Records drawn from a dataset:
/---
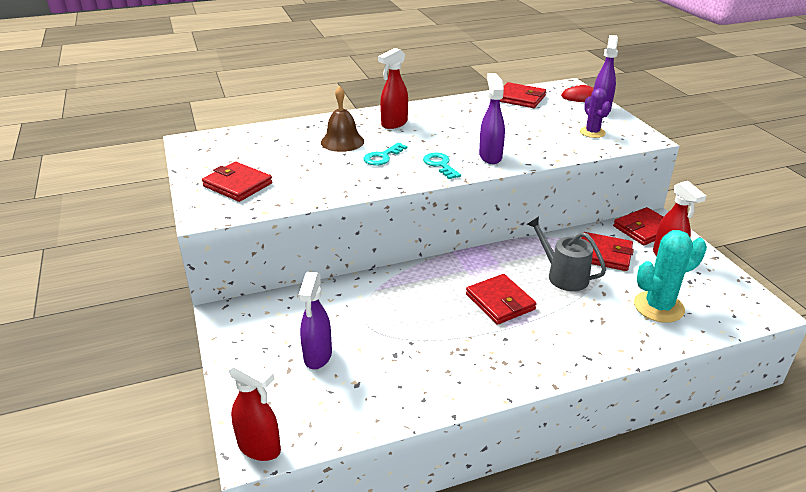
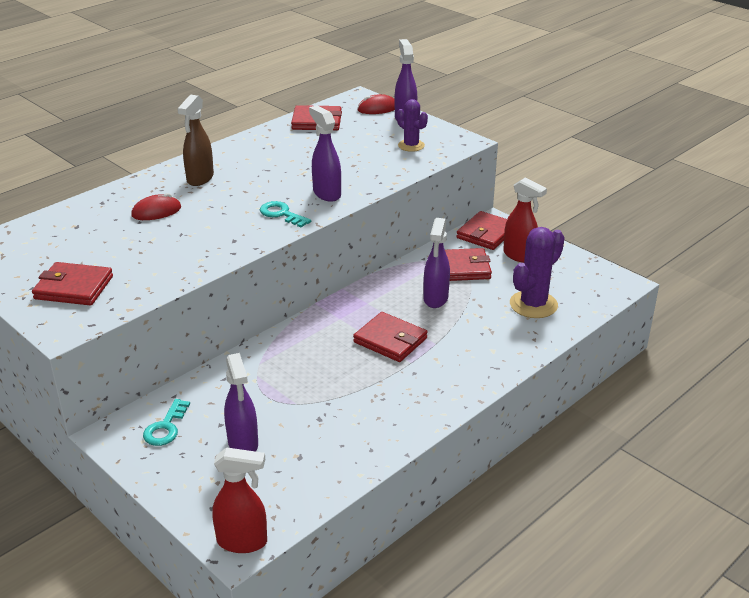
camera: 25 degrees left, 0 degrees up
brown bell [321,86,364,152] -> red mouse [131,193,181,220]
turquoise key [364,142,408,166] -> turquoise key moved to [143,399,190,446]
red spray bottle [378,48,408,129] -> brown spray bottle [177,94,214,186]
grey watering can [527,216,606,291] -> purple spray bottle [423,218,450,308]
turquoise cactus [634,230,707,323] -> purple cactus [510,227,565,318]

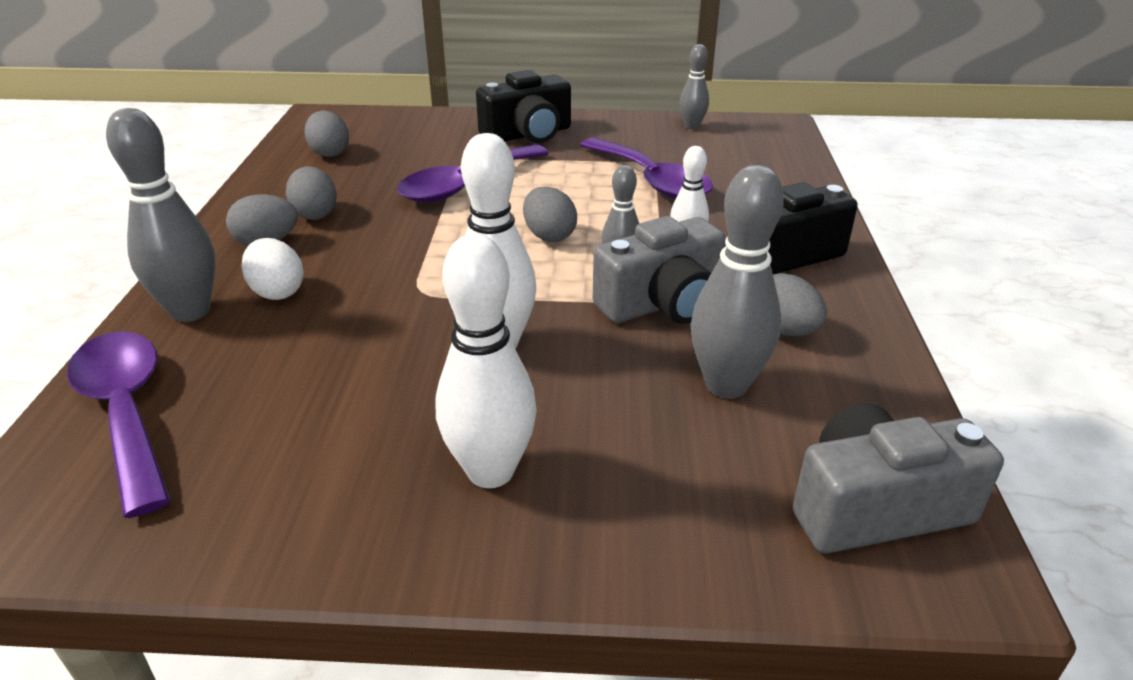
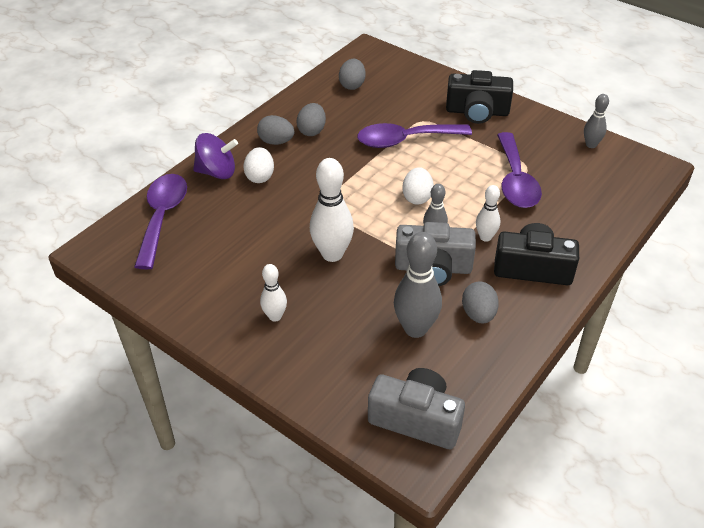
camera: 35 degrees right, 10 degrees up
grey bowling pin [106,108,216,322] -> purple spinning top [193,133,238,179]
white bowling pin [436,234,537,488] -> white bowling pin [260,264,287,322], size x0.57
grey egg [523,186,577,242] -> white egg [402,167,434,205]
\---
Your instructions: Each line from the one with "white bowling pin [436,234,537,488]" through the end of the entries above must be set down exactly, both end lines included, and no other line may appear.

Worked solution:
white bowling pin [436,234,537,488] -> white bowling pin [260,264,287,322], size x0.57
grey egg [523,186,577,242] -> white egg [402,167,434,205]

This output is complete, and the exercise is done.